## Task
The entries below contain a line with "BAT3: 6V (plus" and a line with "C2: 68nF (GND, U3/RST) -> 1nF (GND, U3/RST)". Retype exactly everything from the first down to the second, both included, and nothing else.

## Material for the task
• • • • •
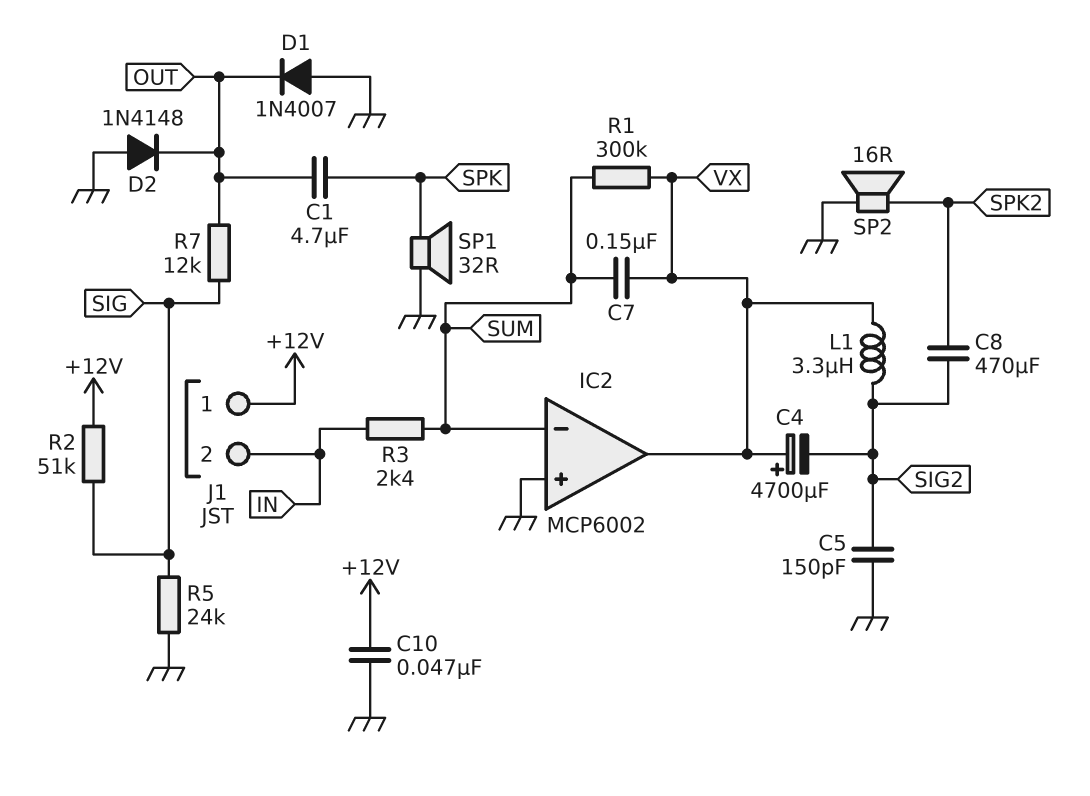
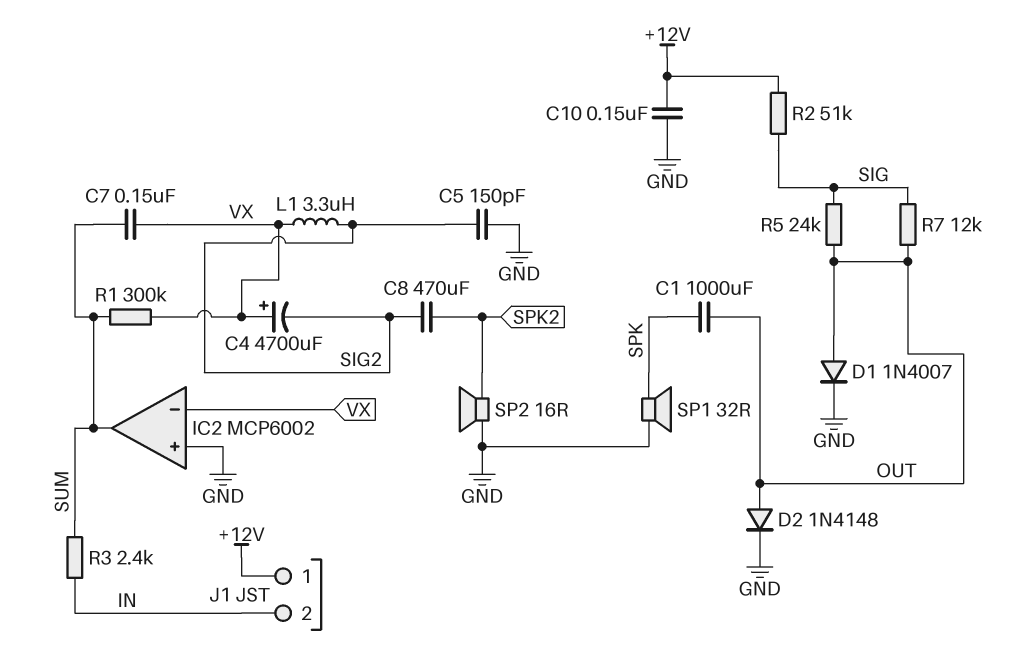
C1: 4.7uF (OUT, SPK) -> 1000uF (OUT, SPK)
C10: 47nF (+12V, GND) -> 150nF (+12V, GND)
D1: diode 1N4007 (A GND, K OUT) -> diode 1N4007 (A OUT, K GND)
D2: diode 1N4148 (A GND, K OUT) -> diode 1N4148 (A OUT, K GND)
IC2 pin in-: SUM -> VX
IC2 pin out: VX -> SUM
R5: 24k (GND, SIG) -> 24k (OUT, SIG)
• • • • •
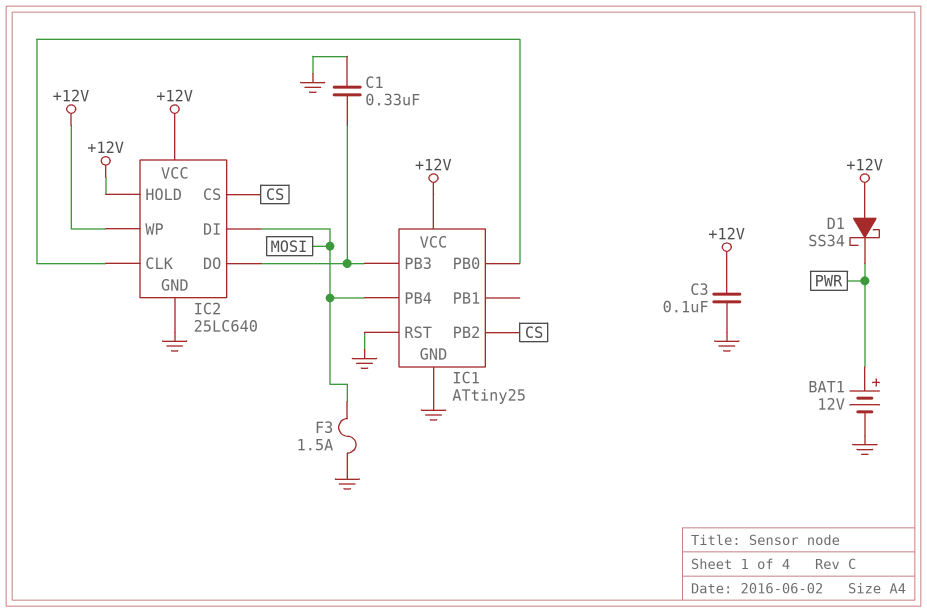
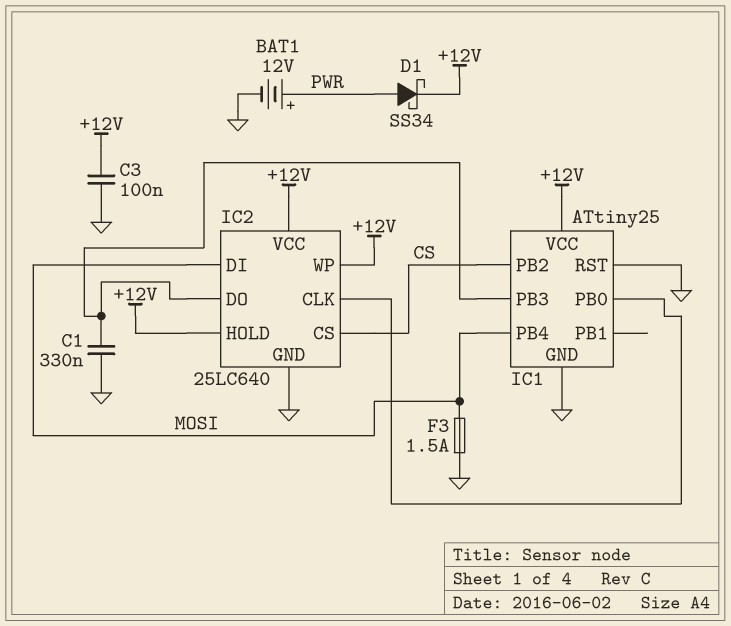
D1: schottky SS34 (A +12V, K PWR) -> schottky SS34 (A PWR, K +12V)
• • • • •
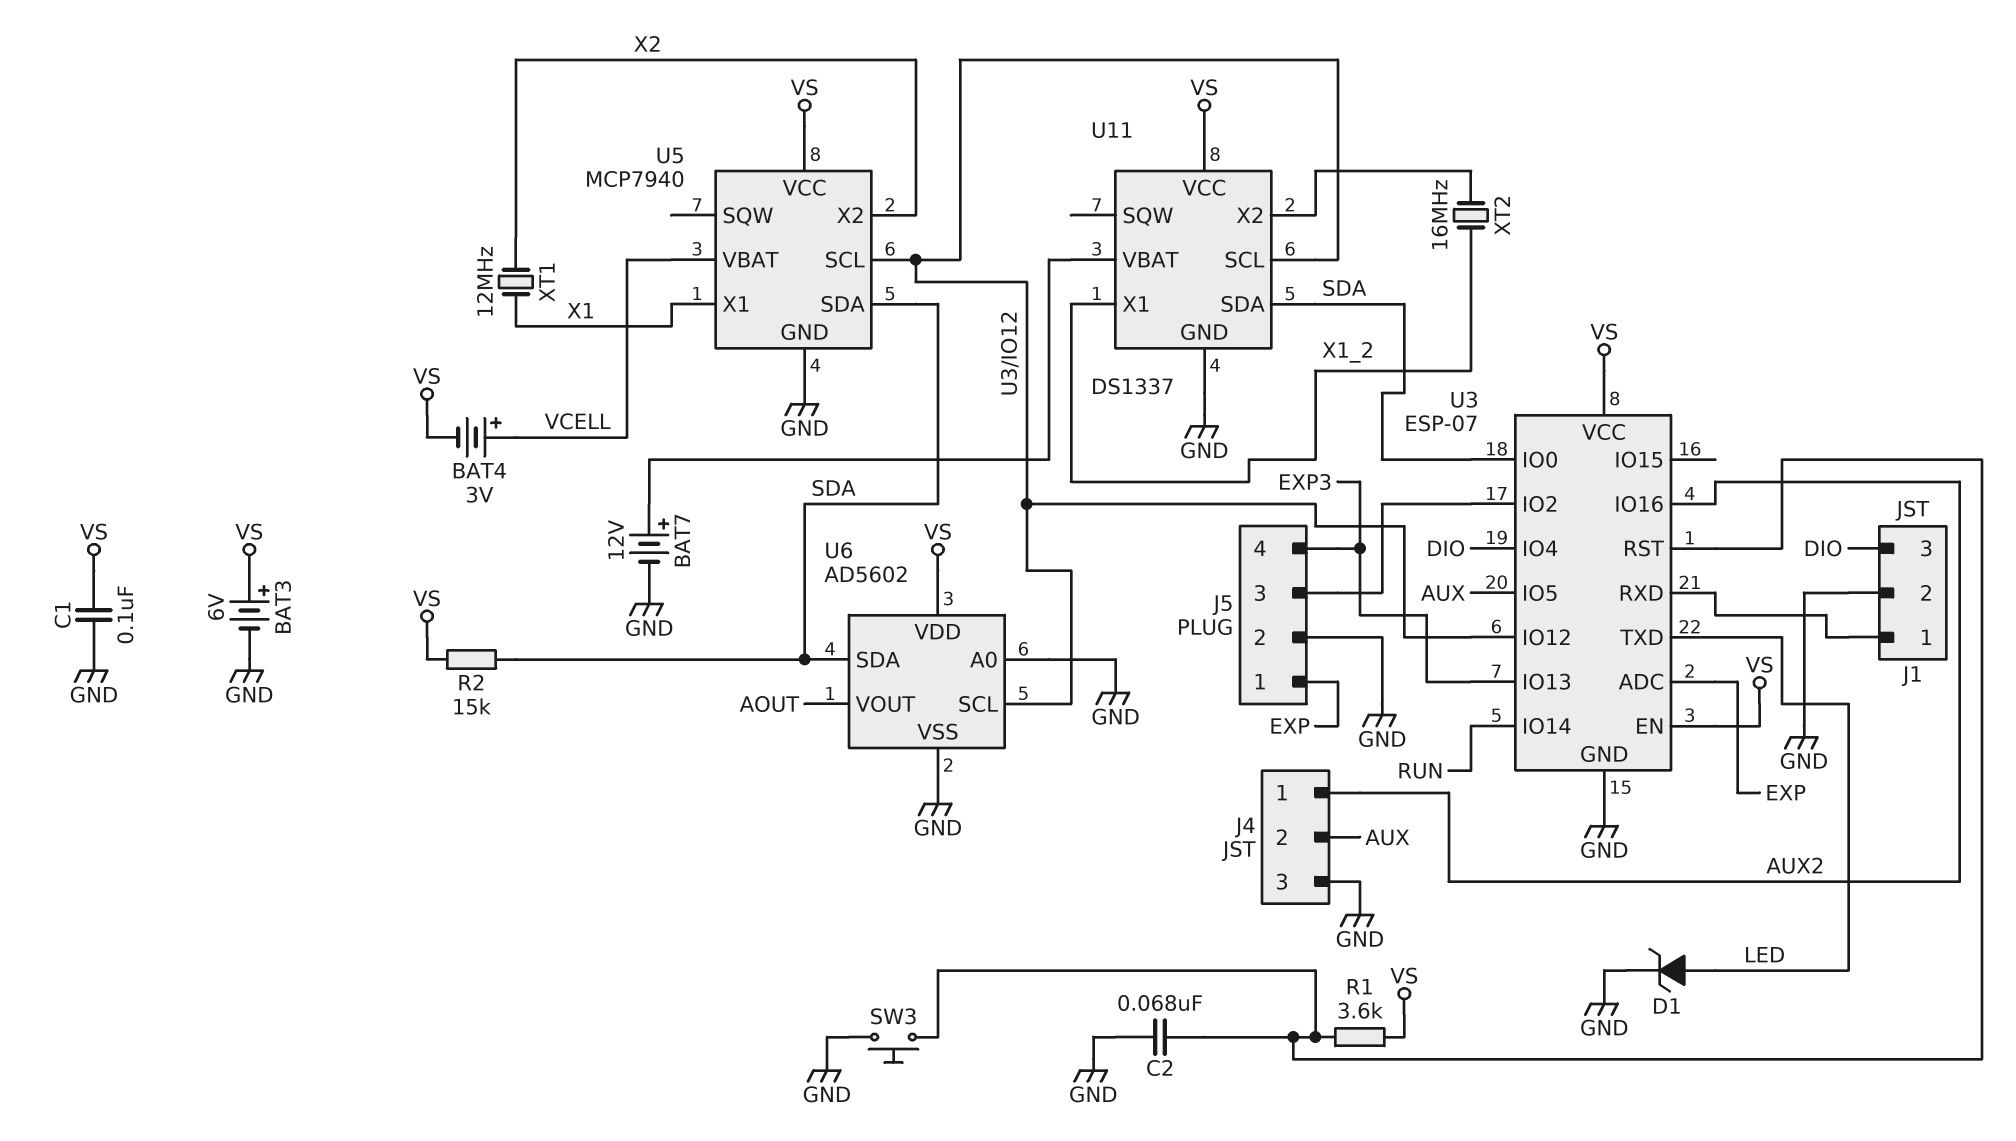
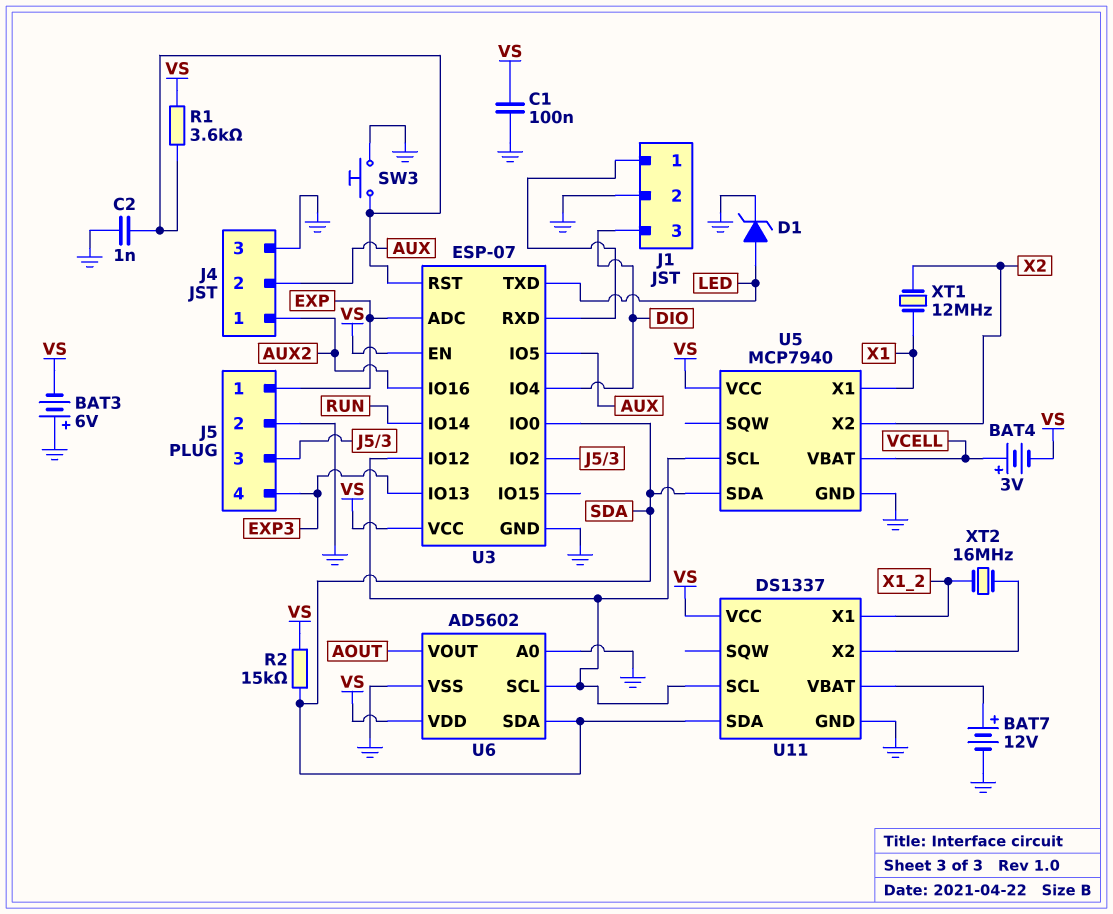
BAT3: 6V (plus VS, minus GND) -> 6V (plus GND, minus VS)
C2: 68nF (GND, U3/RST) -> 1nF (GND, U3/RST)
• • • • •
## Response to this exercise
BAT3: 6V (plus VS, minus GND) -> 6V (plus GND, minus VS)
C2: 68nF (GND, U3/RST) -> 1nF (GND, U3/RST)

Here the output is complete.